> **What you should do**
All of the data below is to be repeated exactly, except for the pictures.

[Image sets with object changes]
= Beginning of Section =

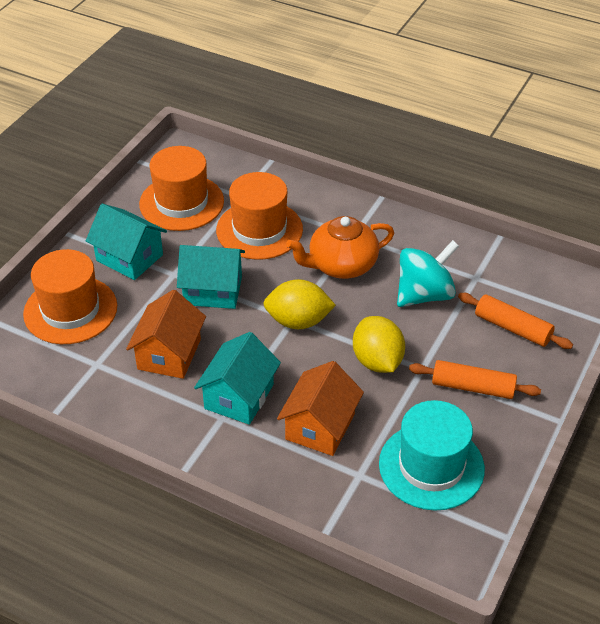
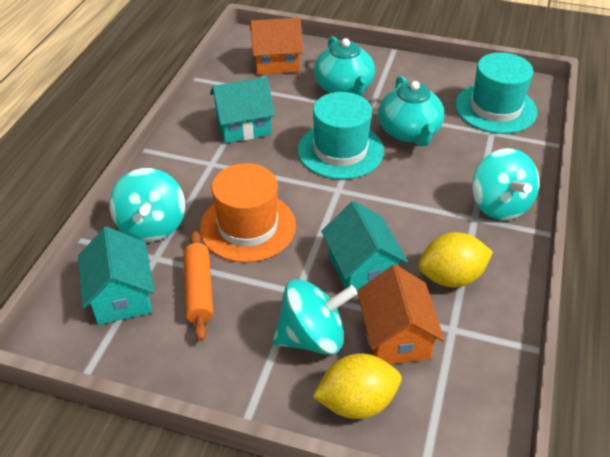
orange hat: 3 -> 1
orange rolling pin: 2 -> 1
orange teapot: 1 -> 0
turquoise hat: 1 -> 2
turquoise spinning top: 1 -> 3
turquoise teapot: 0 -> 2

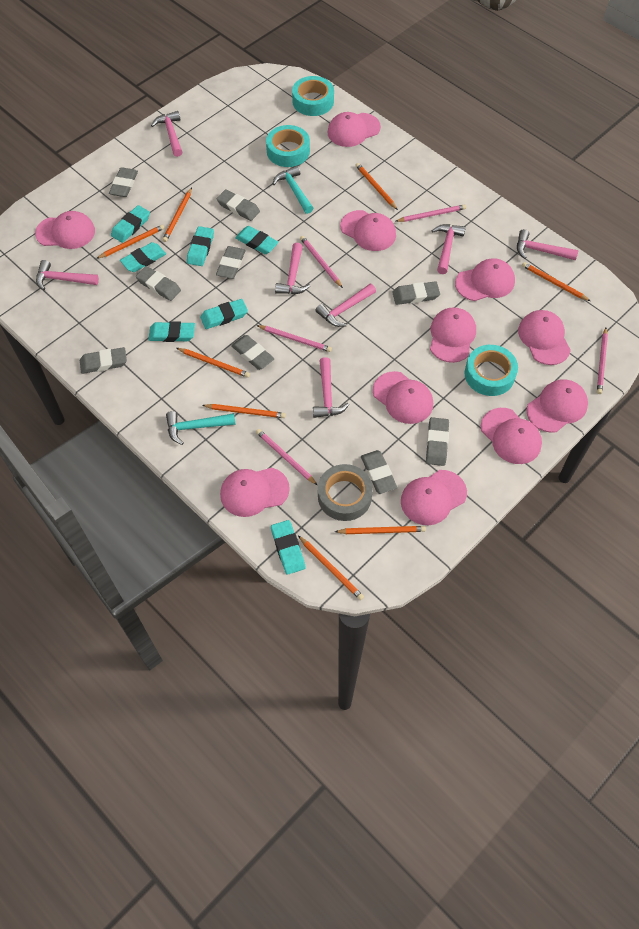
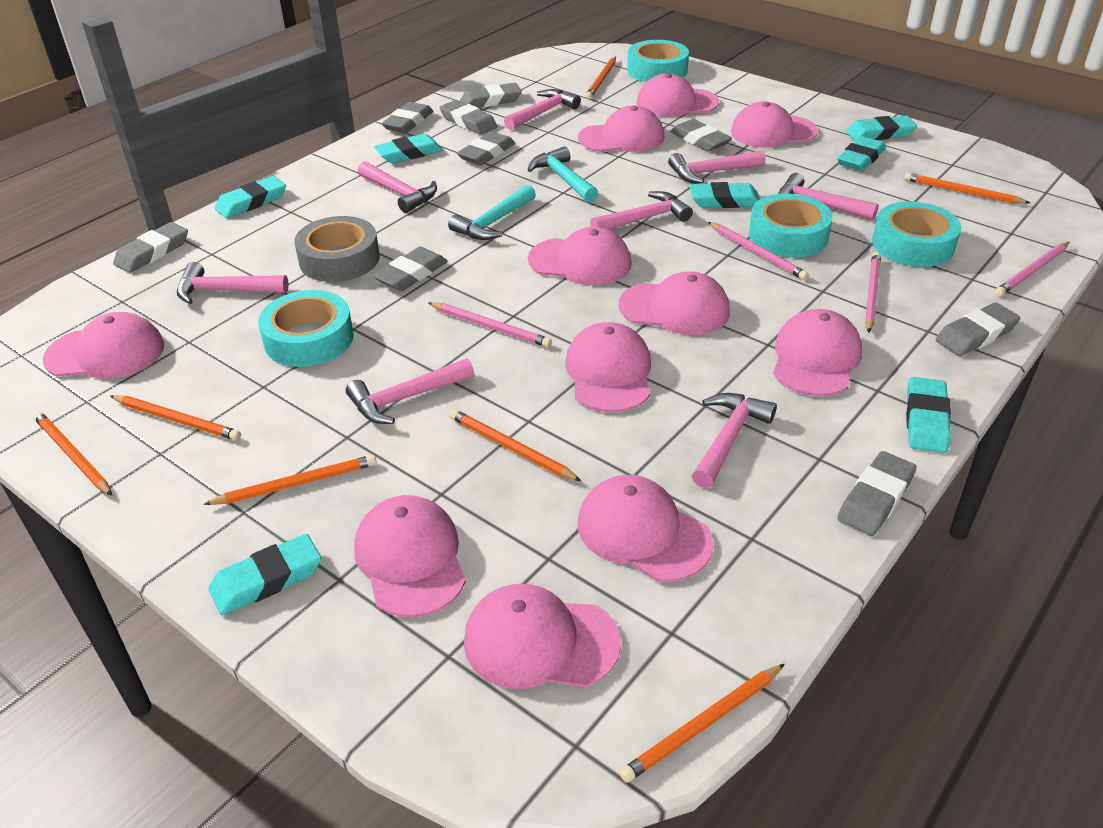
orange pencil: 8 -> 7
pink hammer: 7 -> 8
pink pencil: 5 -> 4
turquoise tape: 3 -> 4

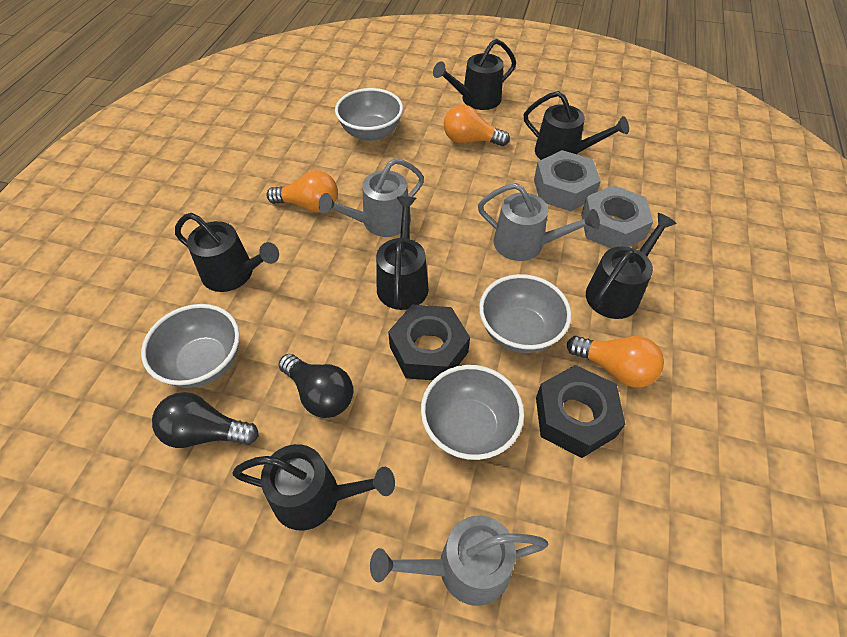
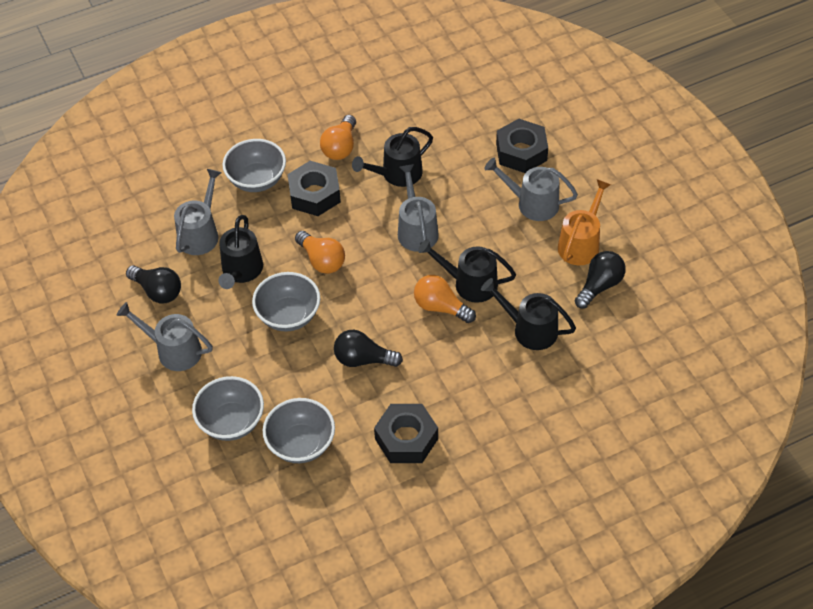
black light bulb: 2 -> 3
black nut: 2 -> 3
black watering can: 6 -> 4
grey nut: 2 -> 0
grey watering can: 3 -> 4
orange watering can: 0 -> 1

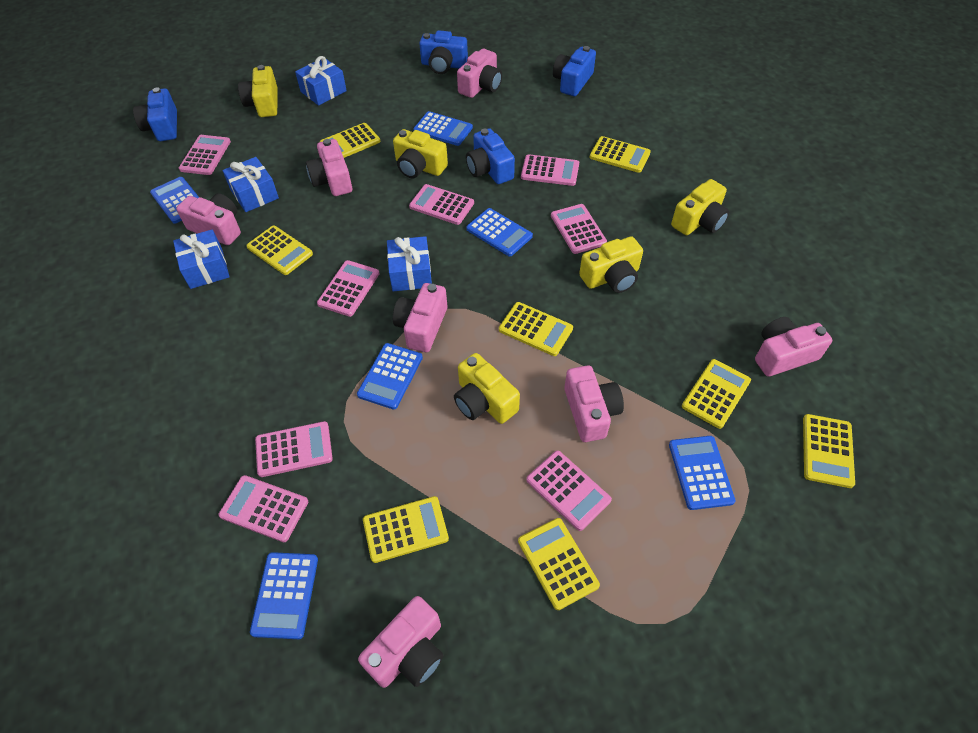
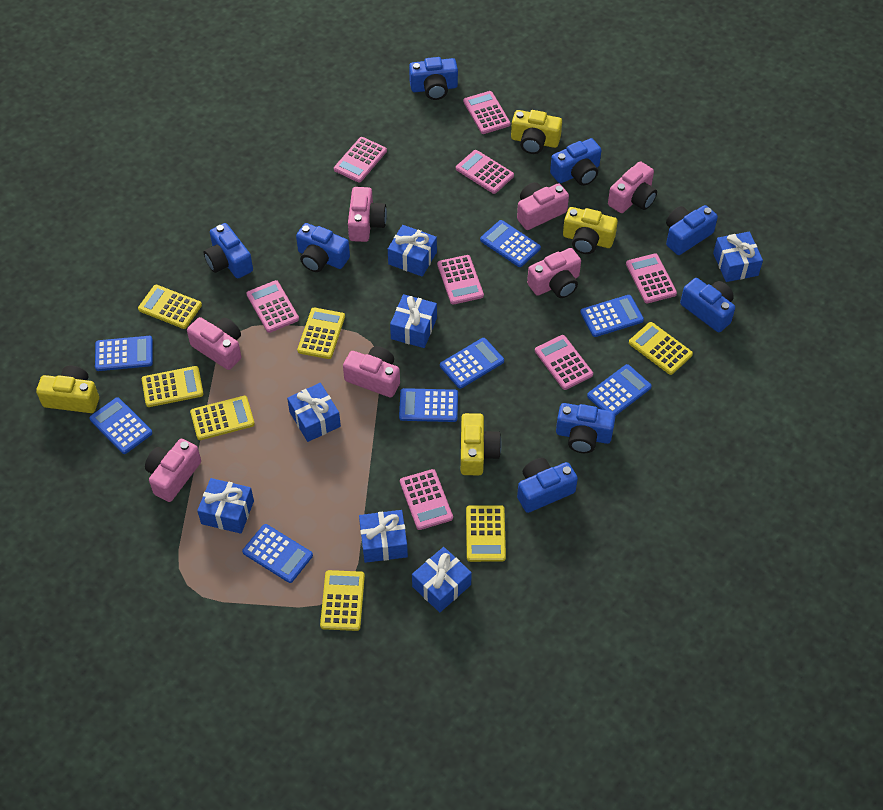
blue calculator: 6 -> 8
blue camera: 4 -> 8
blue gift: 4 -> 7
yellow calculator: 8 -> 7
yellow camera: 5 -> 4

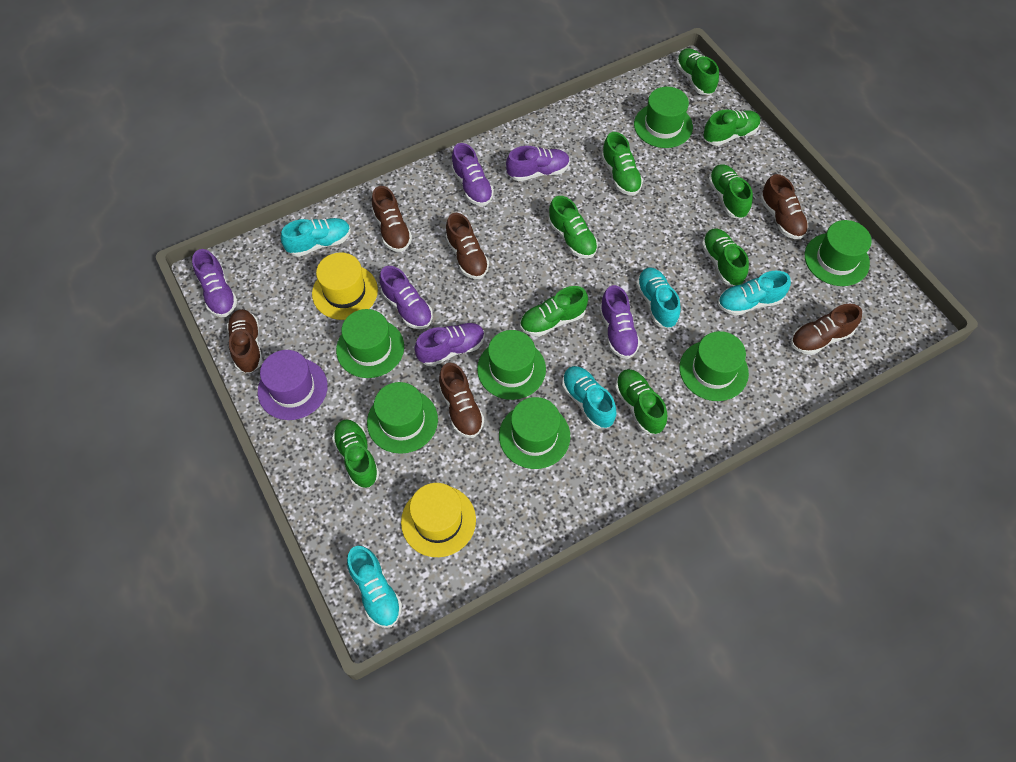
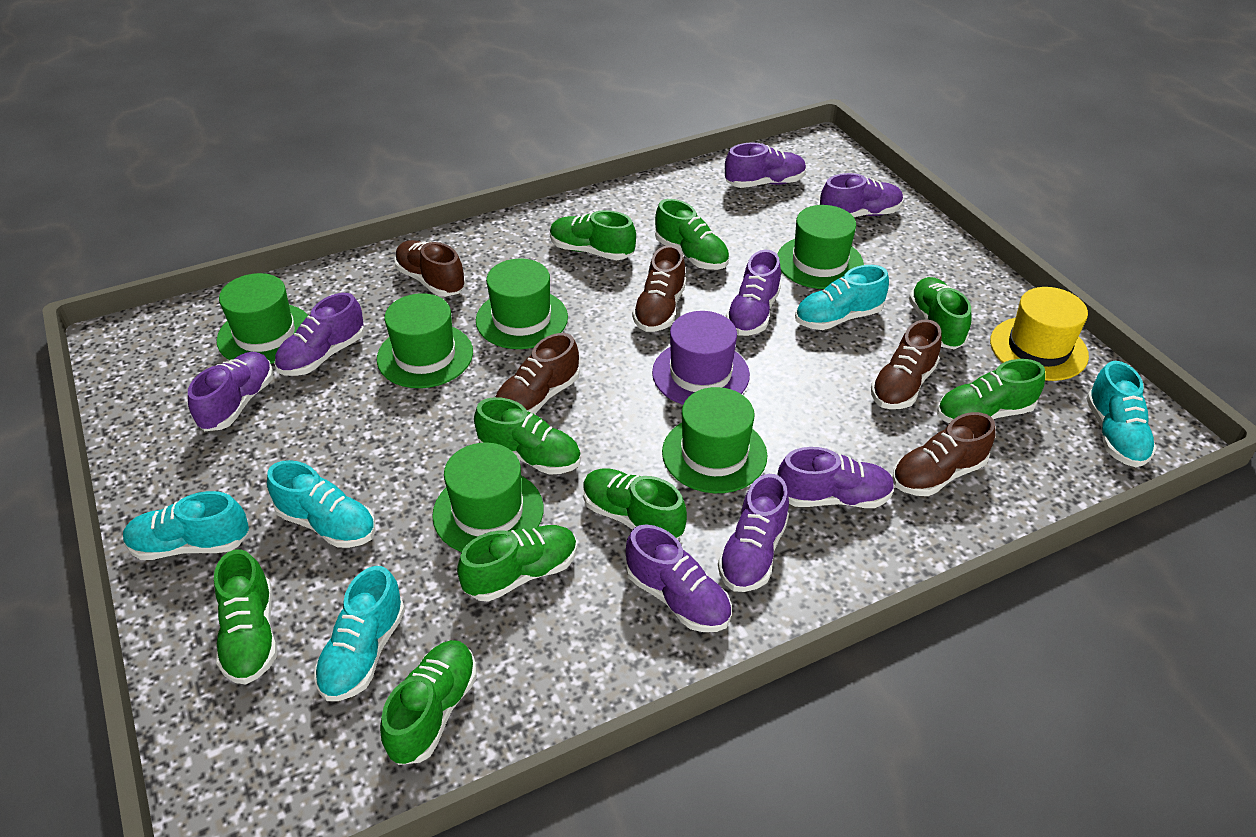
brown shoe: 6 -> 5
green hat: 7 -> 6
purple shoe: 6 -> 8
yellow hat: 2 -> 1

= End of Section =

> **Reply to the task**
orange hat: 3 -> 1
orange rolling pin: 2 -> 1
orange teapot: 1 -> 0
turquoise hat: 1 -> 2
turquoise spinning top: 1 -> 3
turquoise teapot: 0 -> 2

orange pencil: 8 -> 7
pink hammer: 7 -> 8
pink pencil: 5 -> 4
turquoise tape: 3 -> 4

black light bulb: 2 -> 3
black nut: 2 -> 3
black watering can: 6 -> 4
grey nut: 2 -> 0
grey watering can: 3 -> 4
orange watering can: 0 -> 1

blue calculator: 6 -> 8
blue camera: 4 -> 8
blue gift: 4 -> 7
yellow calculator: 8 -> 7
yellow camera: 5 -> 4

brown shoe: 6 -> 5
green hat: 7 -> 6
purple shoe: 6 -> 8
yellow hat: 2 -> 1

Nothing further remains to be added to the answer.